**Task item**
Your task is to print all of the data below exactly, with no pictures included.

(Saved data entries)
+ + + + +

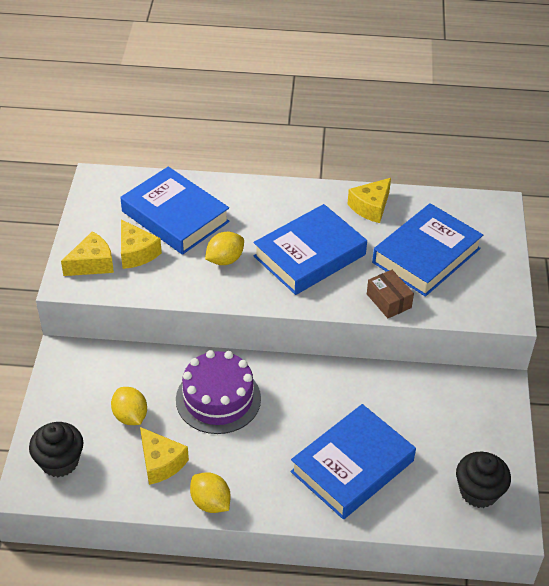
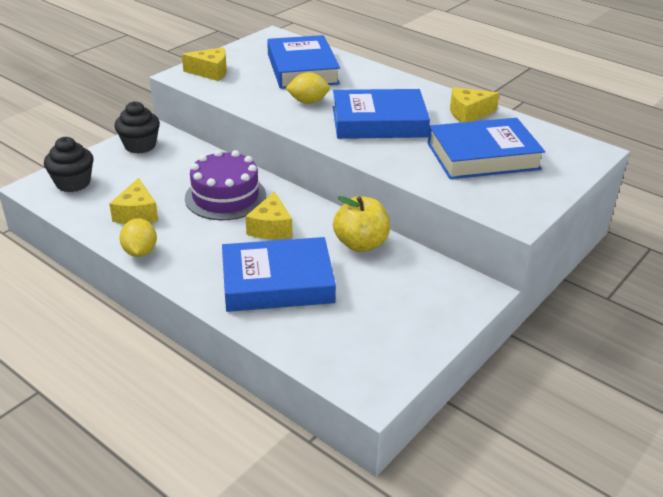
camera: 35 degrees right, 10 degrees down
(130, 416) = (151, 180): yellow lemon -> none
(136, 253) = (248, 77): yellow cheese -> yellow cheese (271, 228)
(377, 388) = (361, 244): none -> yellow apple
(389, 301) = (412, 170): brown box -> none
(478, 492) = (369, 352): black cupcake -> black cupcake (140, 145)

+ + + + +

**Solution for this problem**
camera: 35 degrees right, 10 degrees down
(130, 416) = (151, 180): yellow lemon -> none
(136, 253) = (248, 77): yellow cheese -> yellow cheese (271, 228)
(377, 388) = (361, 244): none -> yellow apple
(389, 301) = (412, 170): brown box -> none
(478, 492) = (369, 352): black cupcake -> black cupcake (140, 145)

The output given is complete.